/---

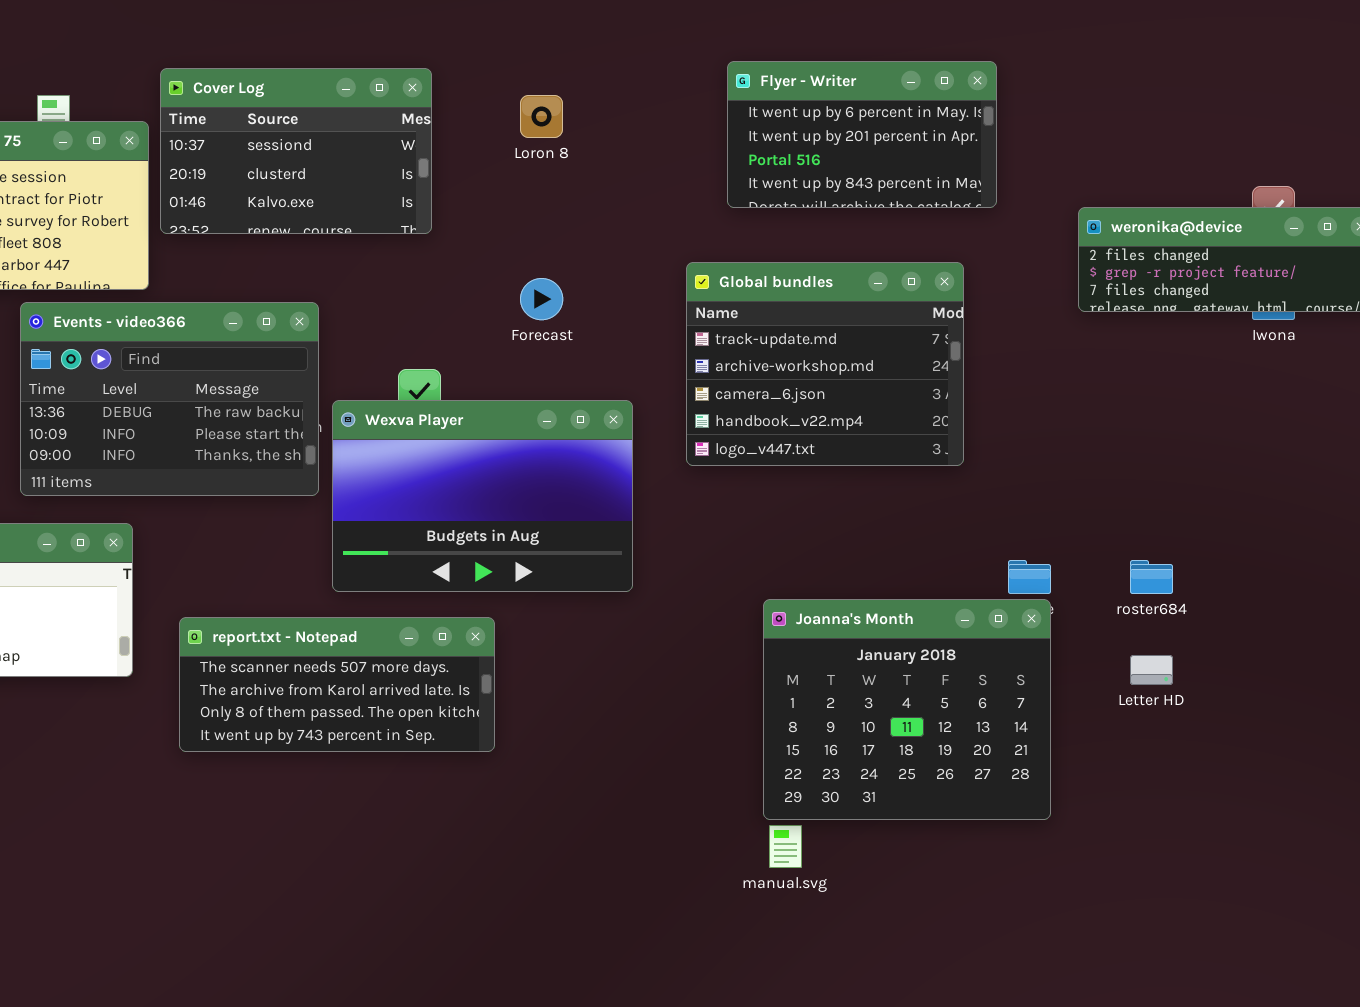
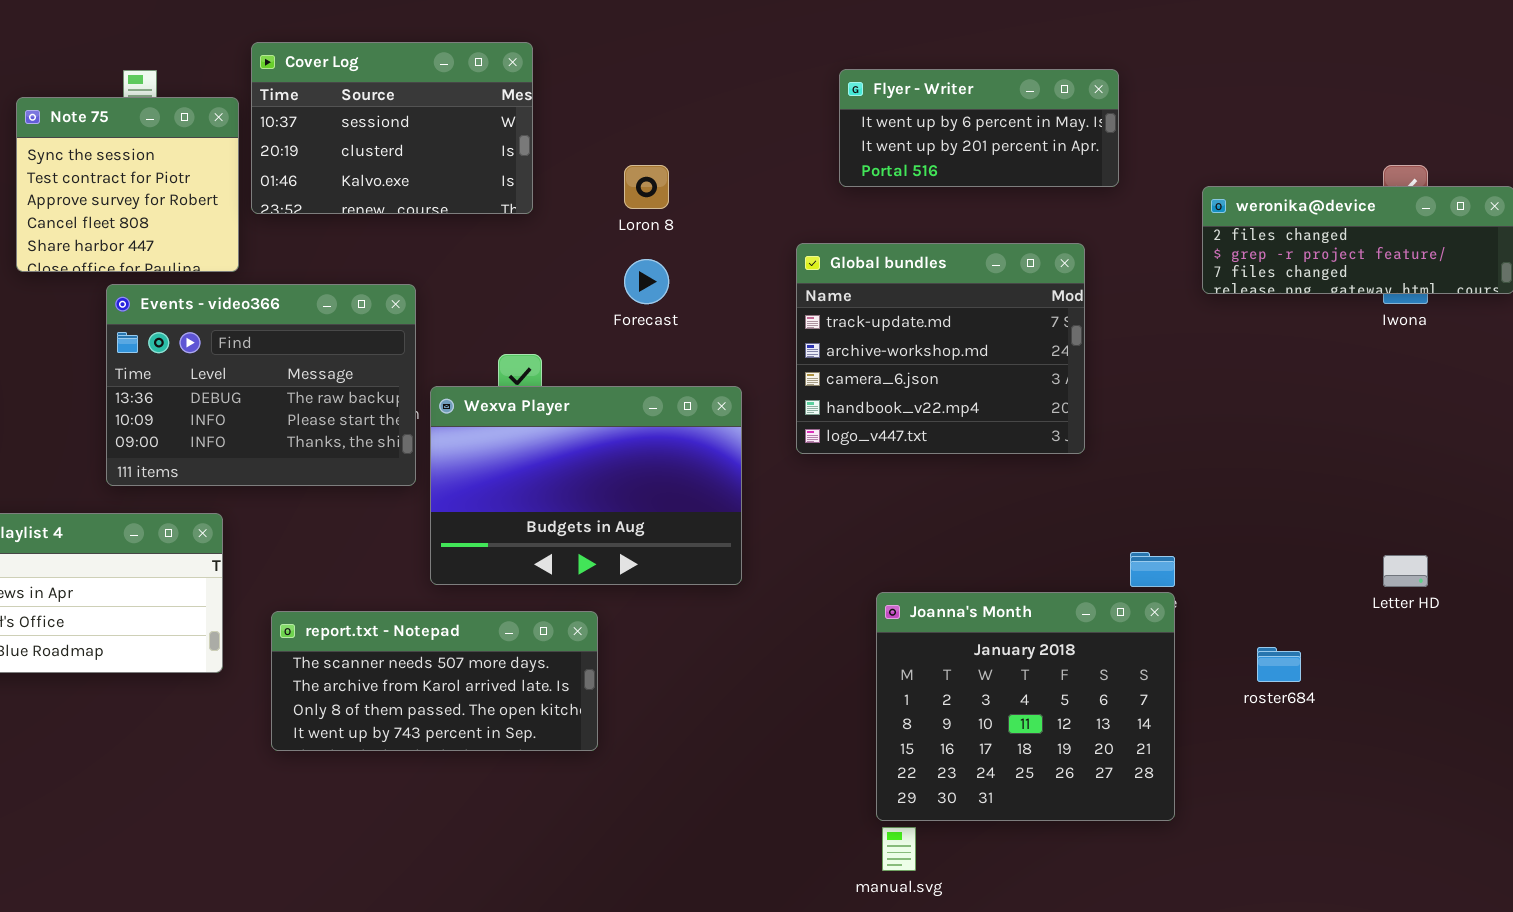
Flyer - Writer: [727,61,997,208] -> [839,69,1119,187], resized
Loron 8: [520,95,563,138] -> [624,165,669,209], moved
roster684: [1130,560,1173,594] -> [1257,647,1301,682], moved
Letter HD: [1130,655,1173,685] -> [1383,555,1428,587], moved

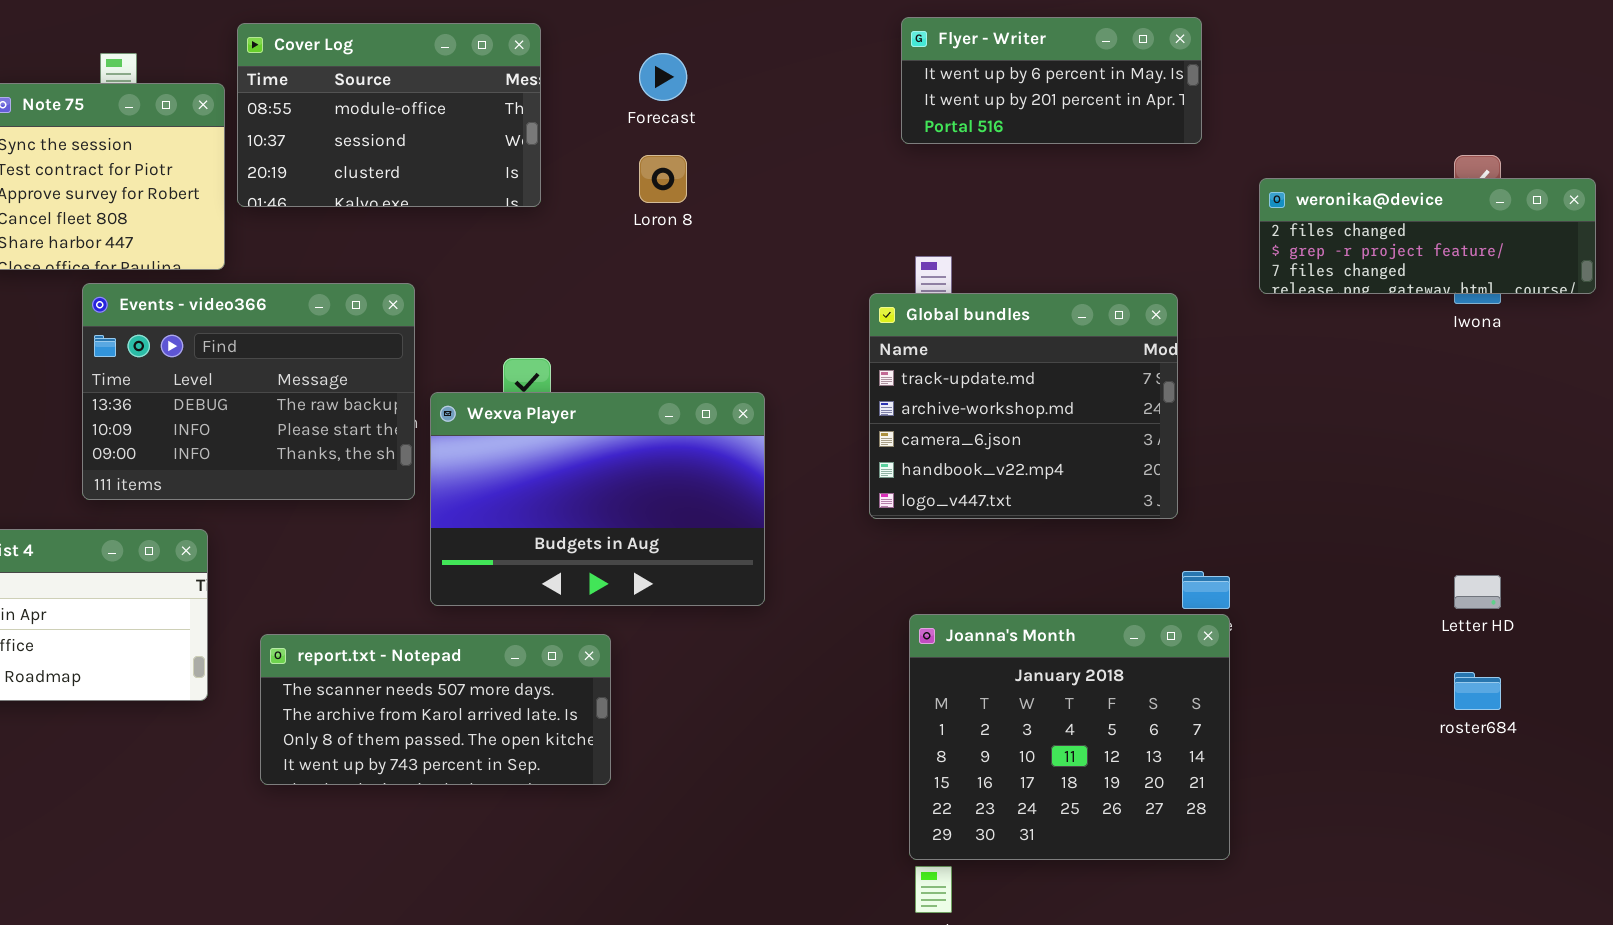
Cover Log: [251,42,533,214] -> [237,23,541,207], scrolled up 1 row
Flyer - Writer: [839,69,1119,187] -> [901,17,1202,144], moved
Global bundles: [796,243,1085,454] -> [869,293,1178,519], moved
Forecast: [624,259,669,304] -> [639,53,687,101], moved
roster684: [1257,647,1301,682] -> [1454,672,1501,710], moved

\---

▶ _Exercise directions_:
The answer consists of the lines from the one holding "roster684: [1130,560,1173,594] ->" to the end of the records, inclusive, restated exactly and without pictures.

▶ _Reply to the task_:
roster684: [1130,560,1173,594] -> [1257,647,1301,682], moved
Letter HD: [1130,655,1173,685] -> [1383,555,1428,587], moved

Cover Log: [251,42,533,214] -> [237,23,541,207], scrolled up 1 row
Flyer - Writer: [839,69,1119,187] -> [901,17,1202,144], moved
Global bundles: [796,243,1085,454] -> [869,293,1178,519], moved
Forecast: [624,259,669,304] -> [639,53,687,101], moved
roster684: [1257,647,1301,682] -> [1454,672,1501,710], moved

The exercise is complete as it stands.